== What this task involves ==
Copy all lines in the data that contain the string "KEYS".

(Before and after images)
***

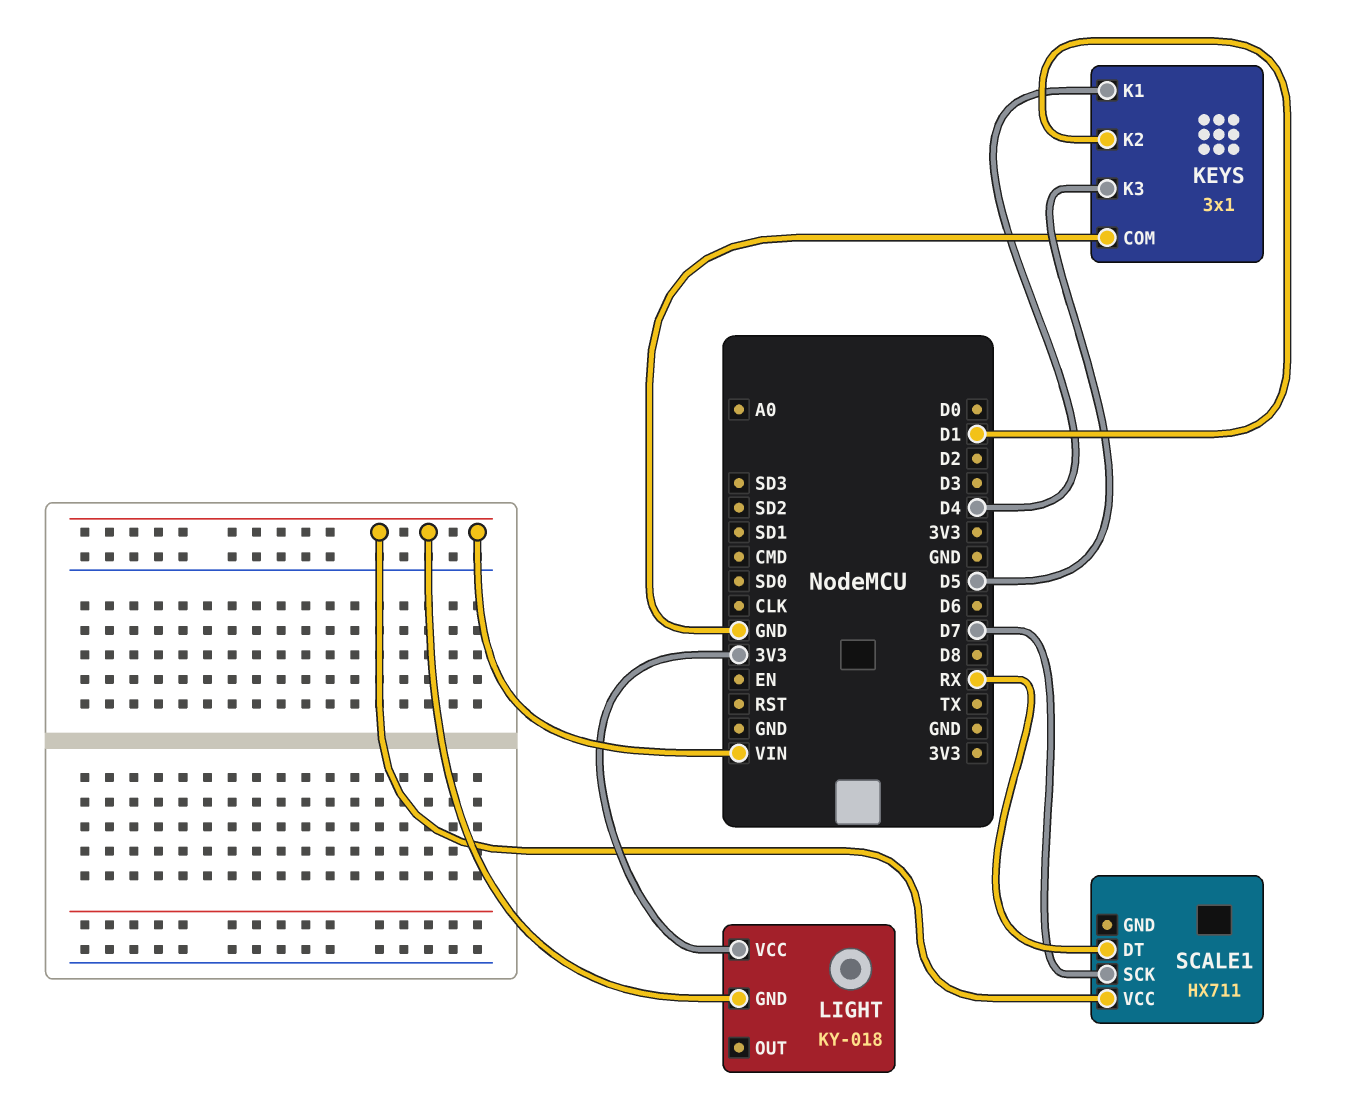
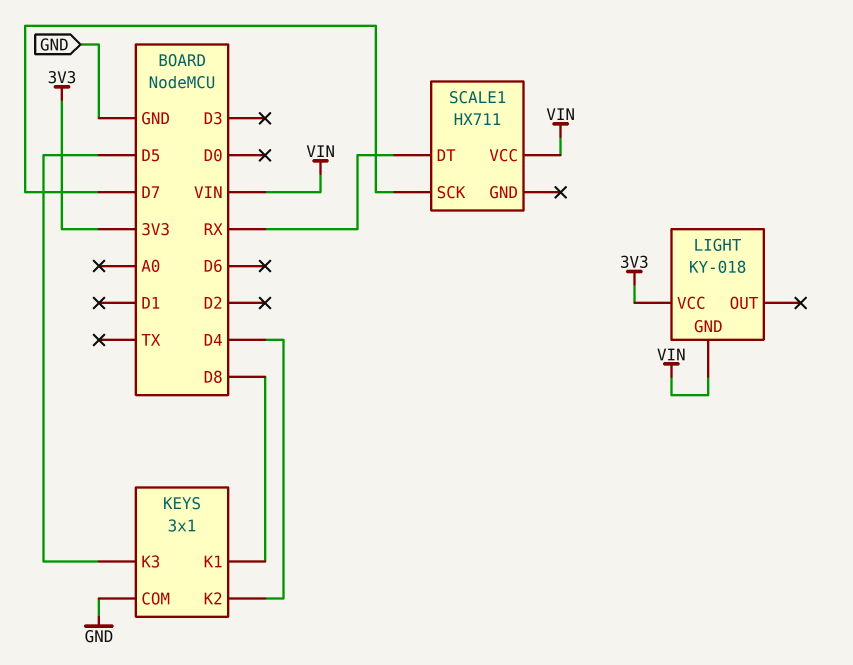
KEYS pin K1: D4 -> D8
KEYS pin K2: D1 -> D4

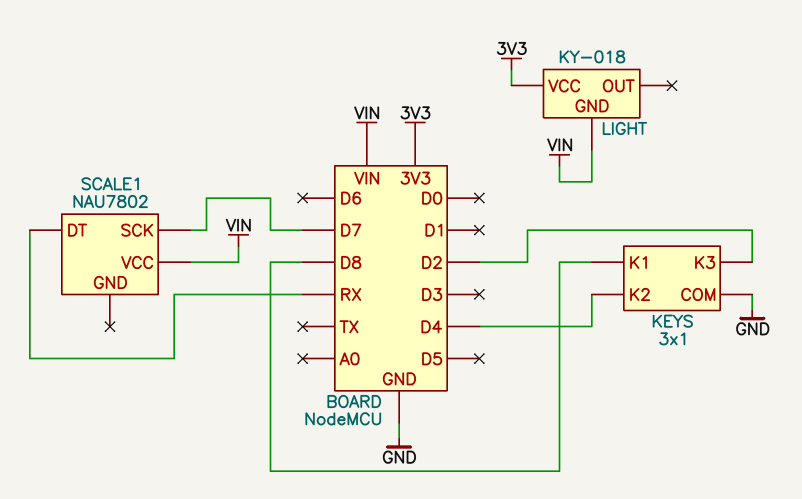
KEYS pin K3: D5 -> D2
SCALE1: HX711 -> NAU7802

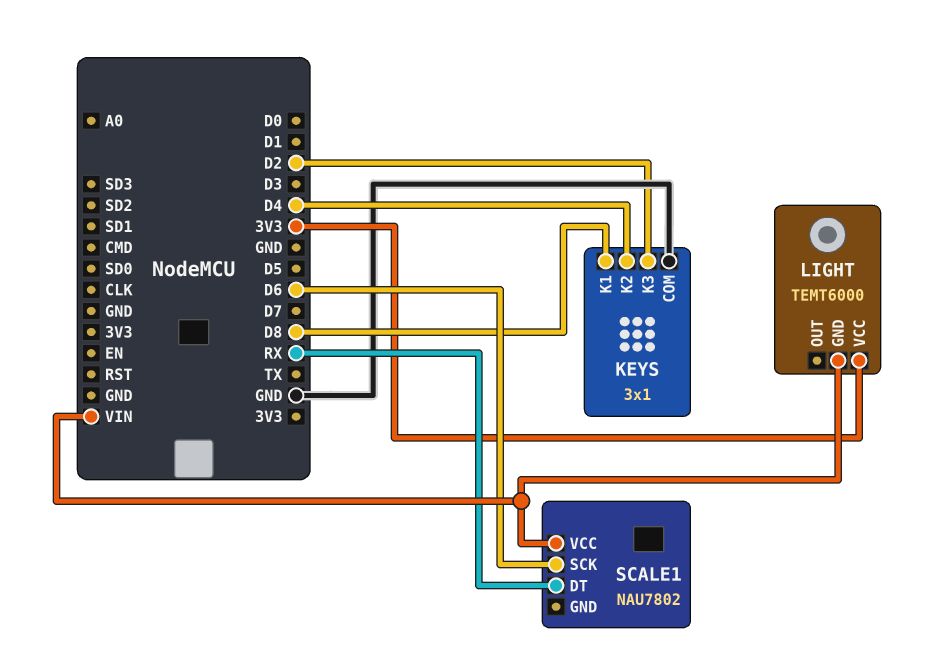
LIGHT: KY-018 -> TEMT6000
SCALE1 pin SCK: D7 -> D6

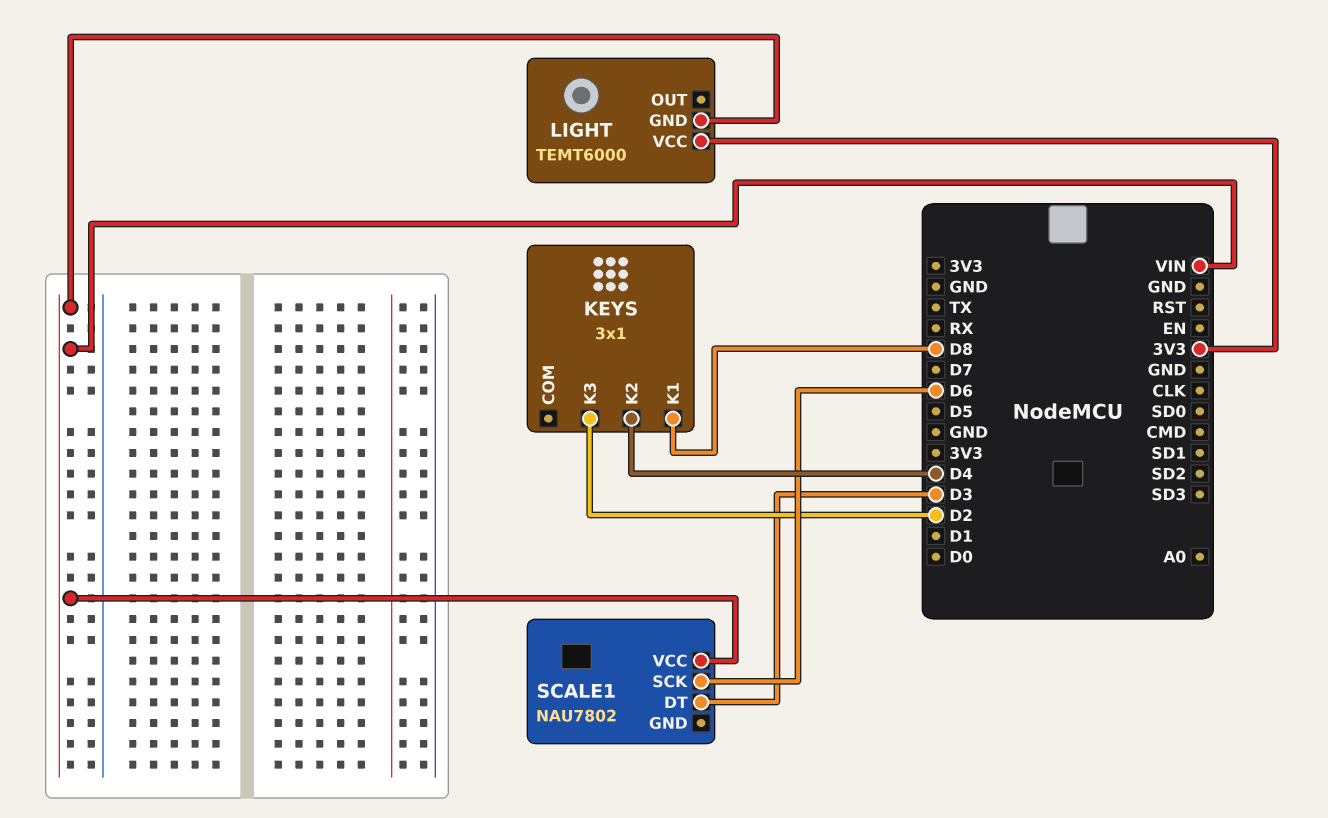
KEYS pin COM: GND -> none
SCALE1 pin DT: RX -> D3

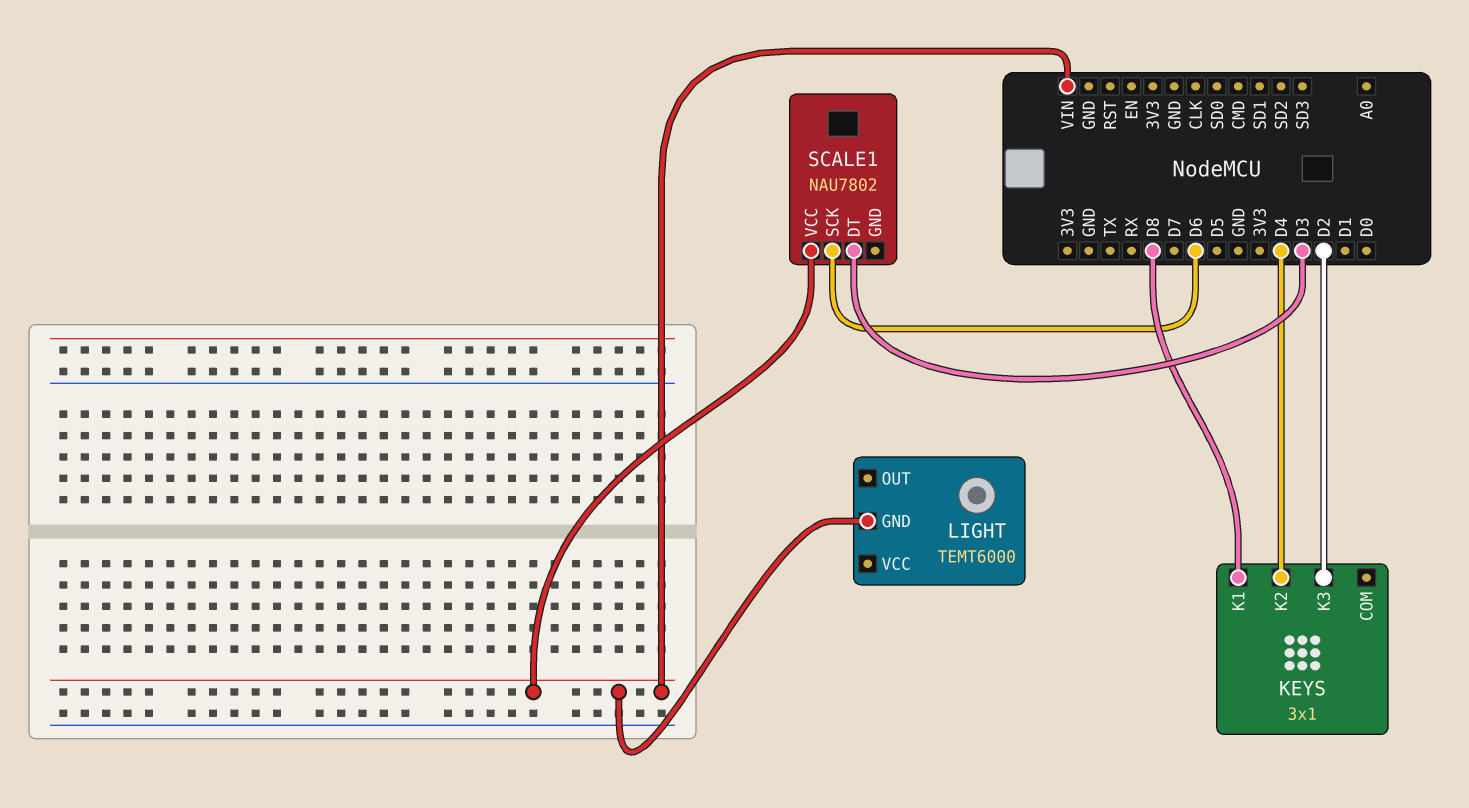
LIGHT pin VCC: 3V3 -> none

***

== Result for this exercise ==
KEYS pin K1: D4 -> D8
KEYS pin K2: D1 -> D4
KEYS pin K3: D5 -> D2
KEYS pin COM: GND -> none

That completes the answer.